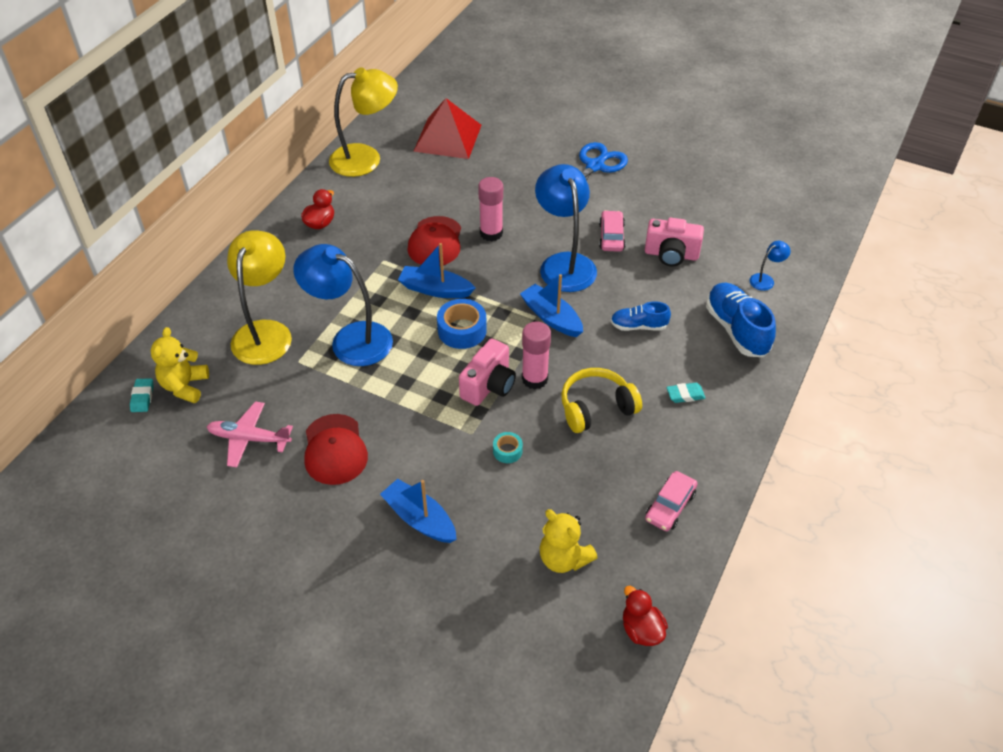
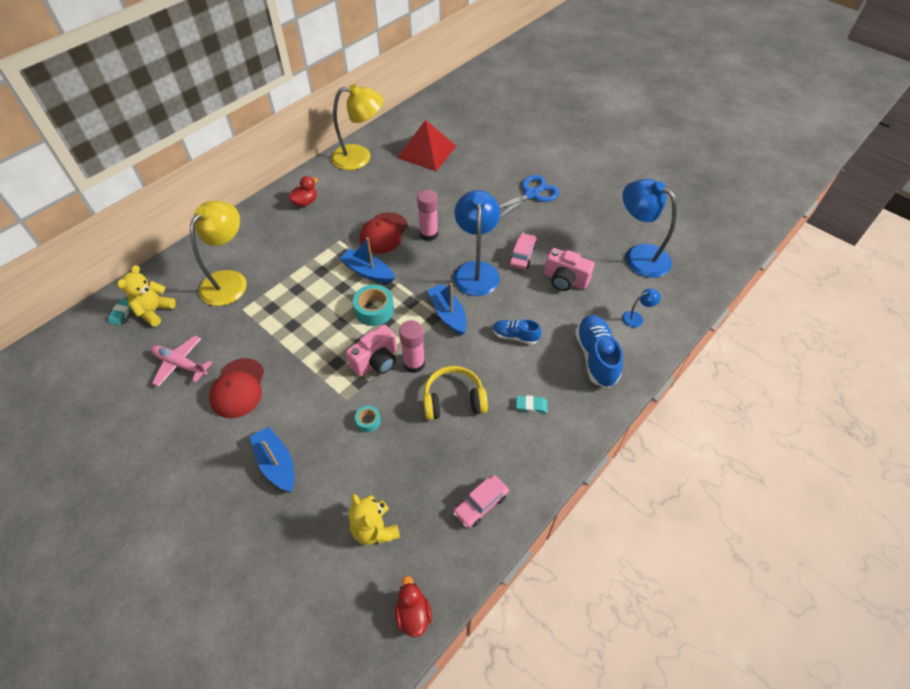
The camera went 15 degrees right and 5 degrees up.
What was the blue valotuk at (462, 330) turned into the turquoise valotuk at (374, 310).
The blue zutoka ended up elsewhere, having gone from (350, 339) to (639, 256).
******
● Activity: State the number of lines in the preceding data that contain the word "blue", and nothing besides.

● Task response: 2